START EXERCISE DATA

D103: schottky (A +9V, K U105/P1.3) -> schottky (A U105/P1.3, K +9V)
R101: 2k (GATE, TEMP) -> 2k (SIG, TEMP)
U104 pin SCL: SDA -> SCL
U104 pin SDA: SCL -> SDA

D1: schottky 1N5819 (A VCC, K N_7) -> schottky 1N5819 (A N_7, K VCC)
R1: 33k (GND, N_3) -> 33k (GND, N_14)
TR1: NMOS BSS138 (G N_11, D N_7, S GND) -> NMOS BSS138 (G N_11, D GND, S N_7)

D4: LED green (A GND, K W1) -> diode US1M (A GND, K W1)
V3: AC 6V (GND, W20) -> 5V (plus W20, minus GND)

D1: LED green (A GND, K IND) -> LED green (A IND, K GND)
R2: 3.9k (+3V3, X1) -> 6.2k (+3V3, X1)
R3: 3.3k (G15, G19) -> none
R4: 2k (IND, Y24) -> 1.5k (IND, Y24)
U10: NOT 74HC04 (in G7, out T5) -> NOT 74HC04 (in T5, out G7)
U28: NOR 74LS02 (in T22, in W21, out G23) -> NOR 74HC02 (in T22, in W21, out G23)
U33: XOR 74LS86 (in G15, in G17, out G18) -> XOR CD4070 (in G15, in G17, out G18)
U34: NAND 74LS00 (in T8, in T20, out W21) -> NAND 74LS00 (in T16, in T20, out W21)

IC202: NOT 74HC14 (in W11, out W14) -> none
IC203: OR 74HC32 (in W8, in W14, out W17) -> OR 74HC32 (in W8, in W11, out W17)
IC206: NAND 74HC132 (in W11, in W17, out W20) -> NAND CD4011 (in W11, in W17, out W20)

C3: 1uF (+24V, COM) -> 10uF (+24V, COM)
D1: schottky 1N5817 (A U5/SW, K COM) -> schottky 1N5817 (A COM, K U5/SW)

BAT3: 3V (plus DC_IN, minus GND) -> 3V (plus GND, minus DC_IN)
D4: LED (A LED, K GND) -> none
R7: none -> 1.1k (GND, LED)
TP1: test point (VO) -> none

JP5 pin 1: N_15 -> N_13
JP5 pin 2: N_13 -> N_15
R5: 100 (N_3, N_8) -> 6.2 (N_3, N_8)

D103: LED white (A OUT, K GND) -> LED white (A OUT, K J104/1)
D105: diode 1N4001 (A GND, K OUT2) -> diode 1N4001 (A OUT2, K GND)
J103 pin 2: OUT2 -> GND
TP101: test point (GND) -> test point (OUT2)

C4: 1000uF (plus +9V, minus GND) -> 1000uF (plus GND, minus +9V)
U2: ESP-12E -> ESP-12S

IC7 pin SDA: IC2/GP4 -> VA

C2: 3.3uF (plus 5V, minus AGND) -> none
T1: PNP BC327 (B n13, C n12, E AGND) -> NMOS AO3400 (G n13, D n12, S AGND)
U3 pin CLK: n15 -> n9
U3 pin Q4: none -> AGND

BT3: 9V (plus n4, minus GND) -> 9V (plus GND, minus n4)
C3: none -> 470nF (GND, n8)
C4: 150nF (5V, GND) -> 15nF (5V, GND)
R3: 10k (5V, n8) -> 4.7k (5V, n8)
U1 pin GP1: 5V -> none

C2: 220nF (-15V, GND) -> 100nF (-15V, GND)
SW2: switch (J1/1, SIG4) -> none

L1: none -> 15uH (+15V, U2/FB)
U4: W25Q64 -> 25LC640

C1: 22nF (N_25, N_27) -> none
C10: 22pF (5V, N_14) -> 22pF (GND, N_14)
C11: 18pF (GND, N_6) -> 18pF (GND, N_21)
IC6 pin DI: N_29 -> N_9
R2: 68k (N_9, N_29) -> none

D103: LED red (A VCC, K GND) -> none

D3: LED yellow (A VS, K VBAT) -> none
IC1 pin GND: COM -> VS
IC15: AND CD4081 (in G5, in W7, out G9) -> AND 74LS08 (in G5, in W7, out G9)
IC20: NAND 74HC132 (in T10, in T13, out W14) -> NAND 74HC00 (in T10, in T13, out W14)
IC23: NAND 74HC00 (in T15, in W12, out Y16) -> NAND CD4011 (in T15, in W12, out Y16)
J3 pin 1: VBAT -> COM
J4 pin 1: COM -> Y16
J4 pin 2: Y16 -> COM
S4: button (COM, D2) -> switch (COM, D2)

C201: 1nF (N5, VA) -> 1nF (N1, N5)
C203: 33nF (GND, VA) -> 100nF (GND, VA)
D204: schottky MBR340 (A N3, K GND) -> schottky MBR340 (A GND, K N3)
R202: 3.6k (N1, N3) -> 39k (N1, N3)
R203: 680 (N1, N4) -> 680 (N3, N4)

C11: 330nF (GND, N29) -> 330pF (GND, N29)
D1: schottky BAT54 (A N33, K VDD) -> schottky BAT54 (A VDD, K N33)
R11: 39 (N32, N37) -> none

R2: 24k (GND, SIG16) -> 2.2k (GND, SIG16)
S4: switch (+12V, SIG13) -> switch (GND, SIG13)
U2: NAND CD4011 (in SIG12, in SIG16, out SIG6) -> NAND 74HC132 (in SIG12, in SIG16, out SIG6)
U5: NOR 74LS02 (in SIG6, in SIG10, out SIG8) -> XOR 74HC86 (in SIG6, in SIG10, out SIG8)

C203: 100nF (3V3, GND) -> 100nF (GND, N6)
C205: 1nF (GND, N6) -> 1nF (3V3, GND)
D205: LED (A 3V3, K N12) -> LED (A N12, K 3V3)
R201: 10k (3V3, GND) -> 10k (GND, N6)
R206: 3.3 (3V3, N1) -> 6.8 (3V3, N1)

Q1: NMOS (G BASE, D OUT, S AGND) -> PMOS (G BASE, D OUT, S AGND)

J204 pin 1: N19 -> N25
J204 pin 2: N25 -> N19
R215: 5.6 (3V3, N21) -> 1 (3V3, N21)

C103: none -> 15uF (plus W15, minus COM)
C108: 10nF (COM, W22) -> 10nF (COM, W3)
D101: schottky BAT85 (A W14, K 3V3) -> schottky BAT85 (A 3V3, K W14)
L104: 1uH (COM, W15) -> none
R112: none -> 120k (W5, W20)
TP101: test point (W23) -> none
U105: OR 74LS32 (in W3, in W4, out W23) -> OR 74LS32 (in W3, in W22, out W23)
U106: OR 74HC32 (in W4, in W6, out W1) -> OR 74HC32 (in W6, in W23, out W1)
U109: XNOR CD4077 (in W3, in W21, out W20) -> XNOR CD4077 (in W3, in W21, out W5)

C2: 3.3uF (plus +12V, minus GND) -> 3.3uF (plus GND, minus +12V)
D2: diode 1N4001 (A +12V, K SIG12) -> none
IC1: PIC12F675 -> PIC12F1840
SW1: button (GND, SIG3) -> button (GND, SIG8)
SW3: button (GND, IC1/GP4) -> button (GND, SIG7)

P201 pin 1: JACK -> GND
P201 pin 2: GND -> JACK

END EXERCISE DATA

* **HOW TO COMPLETE THIS TASK**:
Only the lines above from the line with "D101: schottky BAT85" to the line with "U106: OR 74HC32", those two lines included, should be reproduced exactly.

* **SOLUTION BELOW**:
D101: schottky BAT85 (A W14, K 3V3) -> schottky BAT85 (A 3V3, K W14)
L104: 1uH (COM, W15) -> none
R112: none -> 120k (W5, W20)
TP101: test point (W23) -> none
U105: OR 74LS32 (in W3, in W4, out W23) -> OR 74LS32 (in W3, in W22, out W23)
U106: OR 74HC32 (in W4, in W6, out W1) -> OR 74HC32 (in W6, in W23, out W1)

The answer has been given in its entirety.